OBJECTIVE — Identify every line in the items that contains the string "clef", treating uppercase and lowercase as different, and copy each of those lines.

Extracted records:
========

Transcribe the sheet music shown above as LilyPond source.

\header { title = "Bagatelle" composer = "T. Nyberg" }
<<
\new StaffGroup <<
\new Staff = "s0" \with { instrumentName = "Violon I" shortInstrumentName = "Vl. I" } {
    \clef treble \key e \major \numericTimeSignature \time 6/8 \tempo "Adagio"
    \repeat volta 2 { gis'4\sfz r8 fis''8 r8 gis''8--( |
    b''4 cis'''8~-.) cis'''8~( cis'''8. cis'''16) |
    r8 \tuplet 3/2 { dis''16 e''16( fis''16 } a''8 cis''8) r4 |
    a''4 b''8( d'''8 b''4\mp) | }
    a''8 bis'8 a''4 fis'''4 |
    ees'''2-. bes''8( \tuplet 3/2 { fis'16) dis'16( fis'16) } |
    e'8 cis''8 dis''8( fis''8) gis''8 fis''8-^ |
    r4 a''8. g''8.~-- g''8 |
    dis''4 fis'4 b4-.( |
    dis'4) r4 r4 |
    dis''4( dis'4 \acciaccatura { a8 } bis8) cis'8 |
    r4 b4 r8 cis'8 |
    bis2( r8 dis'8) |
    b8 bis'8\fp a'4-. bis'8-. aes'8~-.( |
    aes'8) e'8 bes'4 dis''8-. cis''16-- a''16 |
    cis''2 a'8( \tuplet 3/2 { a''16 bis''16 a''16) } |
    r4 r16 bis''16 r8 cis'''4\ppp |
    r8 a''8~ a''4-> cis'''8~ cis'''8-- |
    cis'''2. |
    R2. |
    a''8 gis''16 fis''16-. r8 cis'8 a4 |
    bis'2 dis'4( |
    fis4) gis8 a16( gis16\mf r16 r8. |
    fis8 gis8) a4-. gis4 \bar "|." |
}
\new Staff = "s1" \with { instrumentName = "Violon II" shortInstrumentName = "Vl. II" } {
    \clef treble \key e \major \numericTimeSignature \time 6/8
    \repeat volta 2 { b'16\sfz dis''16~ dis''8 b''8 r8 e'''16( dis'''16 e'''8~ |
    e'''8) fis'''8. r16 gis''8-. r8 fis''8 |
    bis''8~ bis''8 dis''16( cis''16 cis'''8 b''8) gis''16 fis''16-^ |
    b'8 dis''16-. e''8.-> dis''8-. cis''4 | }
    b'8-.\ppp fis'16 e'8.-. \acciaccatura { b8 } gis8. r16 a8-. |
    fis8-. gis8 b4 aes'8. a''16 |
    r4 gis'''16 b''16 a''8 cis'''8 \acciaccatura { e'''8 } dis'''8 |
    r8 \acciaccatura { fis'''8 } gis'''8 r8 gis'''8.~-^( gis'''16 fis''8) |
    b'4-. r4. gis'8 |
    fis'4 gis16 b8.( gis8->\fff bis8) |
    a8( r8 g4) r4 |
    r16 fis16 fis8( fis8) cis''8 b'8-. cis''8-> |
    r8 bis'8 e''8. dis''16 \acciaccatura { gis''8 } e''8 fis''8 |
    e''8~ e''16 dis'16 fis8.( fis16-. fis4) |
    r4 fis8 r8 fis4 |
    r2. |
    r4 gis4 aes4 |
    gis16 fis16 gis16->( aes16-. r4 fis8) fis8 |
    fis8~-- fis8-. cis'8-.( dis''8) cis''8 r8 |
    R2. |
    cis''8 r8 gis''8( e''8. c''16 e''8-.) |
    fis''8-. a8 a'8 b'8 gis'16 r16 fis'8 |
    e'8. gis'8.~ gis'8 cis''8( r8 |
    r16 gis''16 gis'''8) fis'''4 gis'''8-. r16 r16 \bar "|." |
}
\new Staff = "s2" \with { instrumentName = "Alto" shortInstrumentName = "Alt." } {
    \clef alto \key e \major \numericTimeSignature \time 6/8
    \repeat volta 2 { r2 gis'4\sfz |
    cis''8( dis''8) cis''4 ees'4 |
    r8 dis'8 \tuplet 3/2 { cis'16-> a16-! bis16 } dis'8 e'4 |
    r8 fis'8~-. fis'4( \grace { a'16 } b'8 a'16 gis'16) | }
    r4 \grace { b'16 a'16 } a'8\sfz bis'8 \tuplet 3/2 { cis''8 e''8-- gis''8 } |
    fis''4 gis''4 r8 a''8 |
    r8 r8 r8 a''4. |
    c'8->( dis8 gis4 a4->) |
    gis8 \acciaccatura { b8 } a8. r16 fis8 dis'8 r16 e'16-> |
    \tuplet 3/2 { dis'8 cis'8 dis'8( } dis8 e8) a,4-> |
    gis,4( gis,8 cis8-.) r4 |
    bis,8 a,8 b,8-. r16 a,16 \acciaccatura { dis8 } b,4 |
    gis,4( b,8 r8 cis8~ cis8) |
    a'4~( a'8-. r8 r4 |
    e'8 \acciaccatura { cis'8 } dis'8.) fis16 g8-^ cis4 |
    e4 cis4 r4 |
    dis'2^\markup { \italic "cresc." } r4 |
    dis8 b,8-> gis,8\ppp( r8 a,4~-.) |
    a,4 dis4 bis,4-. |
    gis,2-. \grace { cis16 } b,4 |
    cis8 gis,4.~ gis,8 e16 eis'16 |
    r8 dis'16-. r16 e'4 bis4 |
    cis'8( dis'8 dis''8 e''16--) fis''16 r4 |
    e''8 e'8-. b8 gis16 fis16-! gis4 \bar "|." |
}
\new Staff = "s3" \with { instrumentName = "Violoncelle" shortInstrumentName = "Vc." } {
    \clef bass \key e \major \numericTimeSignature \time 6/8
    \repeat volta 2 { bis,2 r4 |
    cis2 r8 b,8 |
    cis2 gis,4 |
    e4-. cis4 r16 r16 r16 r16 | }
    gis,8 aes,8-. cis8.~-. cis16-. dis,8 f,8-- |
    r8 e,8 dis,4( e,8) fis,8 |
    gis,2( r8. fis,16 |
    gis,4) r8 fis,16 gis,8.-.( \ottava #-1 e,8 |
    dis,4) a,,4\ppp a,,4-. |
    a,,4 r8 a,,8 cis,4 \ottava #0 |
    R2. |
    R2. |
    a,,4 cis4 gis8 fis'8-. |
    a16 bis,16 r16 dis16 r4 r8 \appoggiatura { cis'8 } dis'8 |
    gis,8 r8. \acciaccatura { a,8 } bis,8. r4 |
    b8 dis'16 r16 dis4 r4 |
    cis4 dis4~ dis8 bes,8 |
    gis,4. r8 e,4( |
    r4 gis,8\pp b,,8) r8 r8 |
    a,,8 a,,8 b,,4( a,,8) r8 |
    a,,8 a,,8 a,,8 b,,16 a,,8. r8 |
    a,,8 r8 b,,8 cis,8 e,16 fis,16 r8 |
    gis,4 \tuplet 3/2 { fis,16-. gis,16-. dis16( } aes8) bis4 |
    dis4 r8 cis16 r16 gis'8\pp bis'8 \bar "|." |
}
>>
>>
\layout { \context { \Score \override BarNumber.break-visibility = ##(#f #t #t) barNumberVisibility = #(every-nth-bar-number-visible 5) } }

========

CORRECT RESULT —
    \clef treble \key e \major \numericTimeSignature \time 6/8 \tempo "Adagio"
    \clef treble \key e \major \numericTimeSignature \time 6/8
    \clef alto \key e \major \numericTimeSignature \time 6/8
    \clef bass \key e \major \numericTimeSignature \time 6/8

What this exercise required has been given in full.